Exercise aim: Output word for word the lines of the listing from the line containing "Outline every building" up to and including the line containing "(under ~3.2 m) are not labelled.".

Source data:
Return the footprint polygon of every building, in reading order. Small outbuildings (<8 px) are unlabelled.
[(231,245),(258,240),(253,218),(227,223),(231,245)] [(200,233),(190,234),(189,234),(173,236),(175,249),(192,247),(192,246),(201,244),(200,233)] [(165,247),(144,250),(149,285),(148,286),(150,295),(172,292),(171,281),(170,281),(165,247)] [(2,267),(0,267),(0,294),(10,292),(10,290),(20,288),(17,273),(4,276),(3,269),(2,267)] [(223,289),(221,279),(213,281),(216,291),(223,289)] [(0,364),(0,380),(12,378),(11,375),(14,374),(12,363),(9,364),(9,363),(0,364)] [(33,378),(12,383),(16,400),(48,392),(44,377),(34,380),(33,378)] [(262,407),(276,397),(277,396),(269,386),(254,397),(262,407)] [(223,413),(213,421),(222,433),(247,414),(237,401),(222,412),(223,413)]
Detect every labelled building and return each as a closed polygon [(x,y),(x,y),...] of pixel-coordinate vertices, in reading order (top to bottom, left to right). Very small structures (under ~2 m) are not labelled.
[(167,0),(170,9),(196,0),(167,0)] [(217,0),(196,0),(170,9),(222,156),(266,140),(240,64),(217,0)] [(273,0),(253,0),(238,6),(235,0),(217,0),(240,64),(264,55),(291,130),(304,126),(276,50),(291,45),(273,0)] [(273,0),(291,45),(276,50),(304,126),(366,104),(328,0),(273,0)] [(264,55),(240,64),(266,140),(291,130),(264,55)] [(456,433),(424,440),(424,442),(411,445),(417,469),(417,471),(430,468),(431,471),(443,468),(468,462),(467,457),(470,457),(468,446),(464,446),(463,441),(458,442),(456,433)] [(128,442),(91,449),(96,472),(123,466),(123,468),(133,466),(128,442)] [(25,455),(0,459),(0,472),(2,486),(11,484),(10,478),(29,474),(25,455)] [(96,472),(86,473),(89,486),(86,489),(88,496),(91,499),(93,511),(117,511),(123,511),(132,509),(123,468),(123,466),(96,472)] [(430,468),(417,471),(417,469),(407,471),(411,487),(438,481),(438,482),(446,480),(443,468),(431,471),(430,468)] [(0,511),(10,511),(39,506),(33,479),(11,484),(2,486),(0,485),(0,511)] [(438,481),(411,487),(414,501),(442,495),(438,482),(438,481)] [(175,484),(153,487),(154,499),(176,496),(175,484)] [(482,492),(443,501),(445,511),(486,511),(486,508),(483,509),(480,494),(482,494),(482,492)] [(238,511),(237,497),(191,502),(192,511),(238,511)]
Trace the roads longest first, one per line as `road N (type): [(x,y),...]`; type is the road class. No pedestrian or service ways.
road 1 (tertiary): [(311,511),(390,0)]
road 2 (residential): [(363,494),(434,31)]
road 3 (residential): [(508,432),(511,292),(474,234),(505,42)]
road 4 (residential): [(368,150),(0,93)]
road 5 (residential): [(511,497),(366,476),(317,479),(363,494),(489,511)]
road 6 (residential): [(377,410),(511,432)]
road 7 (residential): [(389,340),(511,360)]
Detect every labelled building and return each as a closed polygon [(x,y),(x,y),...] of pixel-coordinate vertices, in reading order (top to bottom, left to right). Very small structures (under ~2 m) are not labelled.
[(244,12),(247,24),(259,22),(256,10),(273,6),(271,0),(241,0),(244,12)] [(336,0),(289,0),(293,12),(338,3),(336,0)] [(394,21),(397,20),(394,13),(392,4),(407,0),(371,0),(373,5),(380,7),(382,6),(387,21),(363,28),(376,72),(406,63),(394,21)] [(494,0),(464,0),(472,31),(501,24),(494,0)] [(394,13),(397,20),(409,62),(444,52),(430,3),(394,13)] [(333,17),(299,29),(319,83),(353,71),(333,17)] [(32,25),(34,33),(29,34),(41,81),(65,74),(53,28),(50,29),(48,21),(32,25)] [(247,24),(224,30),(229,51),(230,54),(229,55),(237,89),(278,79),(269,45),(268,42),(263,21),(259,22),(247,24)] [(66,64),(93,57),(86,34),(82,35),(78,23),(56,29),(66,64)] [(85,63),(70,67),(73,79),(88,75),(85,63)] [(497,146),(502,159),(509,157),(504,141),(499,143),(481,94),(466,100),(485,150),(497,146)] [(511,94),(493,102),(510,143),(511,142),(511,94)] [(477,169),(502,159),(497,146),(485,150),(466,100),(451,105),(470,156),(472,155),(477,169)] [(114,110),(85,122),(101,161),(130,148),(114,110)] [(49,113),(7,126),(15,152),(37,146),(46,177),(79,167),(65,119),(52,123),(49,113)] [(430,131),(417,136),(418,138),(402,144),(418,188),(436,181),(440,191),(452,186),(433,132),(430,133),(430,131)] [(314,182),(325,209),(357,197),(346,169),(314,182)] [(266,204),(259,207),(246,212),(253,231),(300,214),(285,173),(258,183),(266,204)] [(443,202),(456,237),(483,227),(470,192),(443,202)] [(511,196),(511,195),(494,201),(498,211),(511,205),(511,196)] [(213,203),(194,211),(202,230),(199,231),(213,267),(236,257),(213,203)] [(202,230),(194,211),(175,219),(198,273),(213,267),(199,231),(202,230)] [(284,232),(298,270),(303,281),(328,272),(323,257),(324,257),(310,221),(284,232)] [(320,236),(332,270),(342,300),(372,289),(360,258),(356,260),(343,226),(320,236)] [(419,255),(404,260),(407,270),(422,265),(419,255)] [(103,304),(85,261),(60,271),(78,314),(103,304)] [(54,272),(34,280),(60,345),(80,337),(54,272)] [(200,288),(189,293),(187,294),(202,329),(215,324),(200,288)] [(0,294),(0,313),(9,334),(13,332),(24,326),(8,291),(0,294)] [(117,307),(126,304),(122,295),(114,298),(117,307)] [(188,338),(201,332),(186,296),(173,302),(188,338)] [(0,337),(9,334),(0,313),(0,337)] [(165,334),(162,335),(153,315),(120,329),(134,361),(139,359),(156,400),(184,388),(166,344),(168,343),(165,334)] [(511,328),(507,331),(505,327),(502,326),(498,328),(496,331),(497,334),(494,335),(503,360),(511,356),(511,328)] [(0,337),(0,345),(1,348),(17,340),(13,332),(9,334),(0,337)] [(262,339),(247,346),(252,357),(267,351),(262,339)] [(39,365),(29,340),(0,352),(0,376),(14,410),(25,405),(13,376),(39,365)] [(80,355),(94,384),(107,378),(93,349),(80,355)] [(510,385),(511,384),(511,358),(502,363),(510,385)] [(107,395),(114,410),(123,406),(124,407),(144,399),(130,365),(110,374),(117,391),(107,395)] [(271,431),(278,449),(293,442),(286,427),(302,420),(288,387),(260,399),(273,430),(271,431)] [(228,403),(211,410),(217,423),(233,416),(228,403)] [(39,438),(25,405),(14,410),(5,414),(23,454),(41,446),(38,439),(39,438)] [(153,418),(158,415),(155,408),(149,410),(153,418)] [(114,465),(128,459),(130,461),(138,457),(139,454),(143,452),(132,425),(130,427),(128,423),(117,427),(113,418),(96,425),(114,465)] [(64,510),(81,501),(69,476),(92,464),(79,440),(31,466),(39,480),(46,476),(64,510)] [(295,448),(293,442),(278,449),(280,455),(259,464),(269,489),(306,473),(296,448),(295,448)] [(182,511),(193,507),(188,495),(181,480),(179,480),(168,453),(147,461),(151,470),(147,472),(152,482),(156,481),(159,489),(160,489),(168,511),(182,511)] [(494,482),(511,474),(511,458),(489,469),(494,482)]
...
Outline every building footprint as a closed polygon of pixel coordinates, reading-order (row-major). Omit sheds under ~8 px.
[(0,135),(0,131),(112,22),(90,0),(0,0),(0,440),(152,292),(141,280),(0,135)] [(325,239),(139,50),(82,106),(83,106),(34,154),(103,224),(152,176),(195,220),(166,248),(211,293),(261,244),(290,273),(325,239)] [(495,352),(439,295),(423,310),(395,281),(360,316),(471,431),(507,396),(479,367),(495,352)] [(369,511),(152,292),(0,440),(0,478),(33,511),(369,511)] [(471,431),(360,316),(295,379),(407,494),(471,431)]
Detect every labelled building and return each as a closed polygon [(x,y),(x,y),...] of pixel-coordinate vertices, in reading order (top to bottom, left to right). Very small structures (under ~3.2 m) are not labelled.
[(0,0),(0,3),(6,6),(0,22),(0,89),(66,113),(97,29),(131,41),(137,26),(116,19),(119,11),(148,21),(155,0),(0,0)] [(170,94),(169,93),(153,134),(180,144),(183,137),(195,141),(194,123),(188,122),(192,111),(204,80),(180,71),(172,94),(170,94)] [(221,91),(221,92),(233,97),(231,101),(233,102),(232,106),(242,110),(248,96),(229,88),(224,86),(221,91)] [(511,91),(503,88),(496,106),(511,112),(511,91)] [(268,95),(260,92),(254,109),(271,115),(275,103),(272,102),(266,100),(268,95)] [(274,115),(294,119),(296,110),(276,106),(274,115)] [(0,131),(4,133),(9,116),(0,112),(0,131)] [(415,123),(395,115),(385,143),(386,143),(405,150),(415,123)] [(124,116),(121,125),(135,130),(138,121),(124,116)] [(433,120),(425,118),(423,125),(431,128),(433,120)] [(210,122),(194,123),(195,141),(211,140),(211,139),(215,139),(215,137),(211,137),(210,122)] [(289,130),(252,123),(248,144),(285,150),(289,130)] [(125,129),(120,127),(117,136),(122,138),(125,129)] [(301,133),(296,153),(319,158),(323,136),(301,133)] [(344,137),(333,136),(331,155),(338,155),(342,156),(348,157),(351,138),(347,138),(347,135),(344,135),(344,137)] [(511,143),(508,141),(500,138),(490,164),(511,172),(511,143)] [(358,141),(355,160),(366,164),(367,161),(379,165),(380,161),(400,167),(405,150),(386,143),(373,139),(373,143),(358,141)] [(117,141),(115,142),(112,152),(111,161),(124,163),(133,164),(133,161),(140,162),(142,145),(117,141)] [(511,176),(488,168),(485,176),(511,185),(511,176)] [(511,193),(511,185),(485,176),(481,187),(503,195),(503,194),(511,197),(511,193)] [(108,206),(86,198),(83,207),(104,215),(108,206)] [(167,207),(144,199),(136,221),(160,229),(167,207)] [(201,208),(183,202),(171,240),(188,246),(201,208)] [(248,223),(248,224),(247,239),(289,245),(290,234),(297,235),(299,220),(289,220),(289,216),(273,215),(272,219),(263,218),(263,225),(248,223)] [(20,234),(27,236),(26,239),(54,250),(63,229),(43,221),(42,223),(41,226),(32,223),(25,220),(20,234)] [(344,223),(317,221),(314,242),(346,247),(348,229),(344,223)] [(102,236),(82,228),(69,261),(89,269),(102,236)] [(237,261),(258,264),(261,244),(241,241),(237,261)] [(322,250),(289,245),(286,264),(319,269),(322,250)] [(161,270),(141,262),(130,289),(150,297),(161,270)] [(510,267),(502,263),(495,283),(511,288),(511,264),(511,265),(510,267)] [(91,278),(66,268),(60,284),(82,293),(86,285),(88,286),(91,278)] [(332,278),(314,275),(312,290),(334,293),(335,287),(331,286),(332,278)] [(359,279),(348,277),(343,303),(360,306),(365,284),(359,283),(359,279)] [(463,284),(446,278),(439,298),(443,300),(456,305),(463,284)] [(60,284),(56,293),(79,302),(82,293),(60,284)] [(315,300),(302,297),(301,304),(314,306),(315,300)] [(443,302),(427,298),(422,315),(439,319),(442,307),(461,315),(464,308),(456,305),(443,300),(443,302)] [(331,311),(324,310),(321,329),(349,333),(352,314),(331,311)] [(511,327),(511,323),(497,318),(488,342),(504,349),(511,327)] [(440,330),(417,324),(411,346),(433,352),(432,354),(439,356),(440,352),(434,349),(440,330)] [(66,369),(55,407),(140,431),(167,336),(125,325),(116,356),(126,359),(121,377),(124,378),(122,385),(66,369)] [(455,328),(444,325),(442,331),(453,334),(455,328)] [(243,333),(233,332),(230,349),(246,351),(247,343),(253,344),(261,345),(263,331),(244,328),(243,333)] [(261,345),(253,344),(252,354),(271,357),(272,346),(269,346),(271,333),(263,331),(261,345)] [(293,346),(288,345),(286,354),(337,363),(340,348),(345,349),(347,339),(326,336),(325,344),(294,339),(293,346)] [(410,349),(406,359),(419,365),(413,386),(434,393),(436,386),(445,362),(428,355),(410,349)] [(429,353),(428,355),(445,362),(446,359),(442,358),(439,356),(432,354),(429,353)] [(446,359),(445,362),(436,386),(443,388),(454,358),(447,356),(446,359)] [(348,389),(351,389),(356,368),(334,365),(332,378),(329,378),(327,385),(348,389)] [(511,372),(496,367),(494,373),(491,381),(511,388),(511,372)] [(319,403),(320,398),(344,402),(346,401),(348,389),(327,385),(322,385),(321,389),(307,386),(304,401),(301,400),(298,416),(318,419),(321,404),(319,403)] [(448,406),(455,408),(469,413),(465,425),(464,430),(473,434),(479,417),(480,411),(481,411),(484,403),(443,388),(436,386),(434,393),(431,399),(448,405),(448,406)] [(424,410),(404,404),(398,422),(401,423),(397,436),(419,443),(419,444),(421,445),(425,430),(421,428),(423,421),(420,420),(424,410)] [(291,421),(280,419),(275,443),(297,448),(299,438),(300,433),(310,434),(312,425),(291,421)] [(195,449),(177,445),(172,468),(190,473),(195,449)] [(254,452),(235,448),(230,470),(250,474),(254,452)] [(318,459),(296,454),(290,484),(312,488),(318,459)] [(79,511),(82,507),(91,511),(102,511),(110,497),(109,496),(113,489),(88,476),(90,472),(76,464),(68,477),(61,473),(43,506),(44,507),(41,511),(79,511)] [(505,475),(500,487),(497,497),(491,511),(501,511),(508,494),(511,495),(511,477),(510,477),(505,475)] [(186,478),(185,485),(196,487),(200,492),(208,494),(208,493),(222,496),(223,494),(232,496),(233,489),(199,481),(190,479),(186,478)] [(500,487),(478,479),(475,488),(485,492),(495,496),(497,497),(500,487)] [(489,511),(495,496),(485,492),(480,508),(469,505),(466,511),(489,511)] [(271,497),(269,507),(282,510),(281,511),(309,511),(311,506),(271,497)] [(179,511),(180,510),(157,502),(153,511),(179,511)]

Answer in full:
Outline every building footprint as a closed polygon of pixel coordinates, reading-order (row-major). Omit sheds under ~8 px.
[(0,135),(0,131),(112,22),(90,0),(0,0),(0,440),(152,292),(141,280),(0,135)] [(325,239),(139,50),(82,106),(83,106),(34,154),(103,224),(152,176),(195,220),(166,248),(211,293),(261,244),(290,273),(325,239)] [(495,352),(439,295),(423,310),(395,281),(360,316),(471,431),(507,396),(479,367),(495,352)] [(369,511),(152,292),(0,440),(0,478),(33,511),(369,511)] [(471,431),(360,316),(295,379),(407,494),(471,431)]
Detect every labelled building and return each as a closed polygon [(x,y),(x,y),...] of pixel-coordinate vertices, in reading order (top to bottom, left to right). Very small structures (under ~3.2 m) are not labelled.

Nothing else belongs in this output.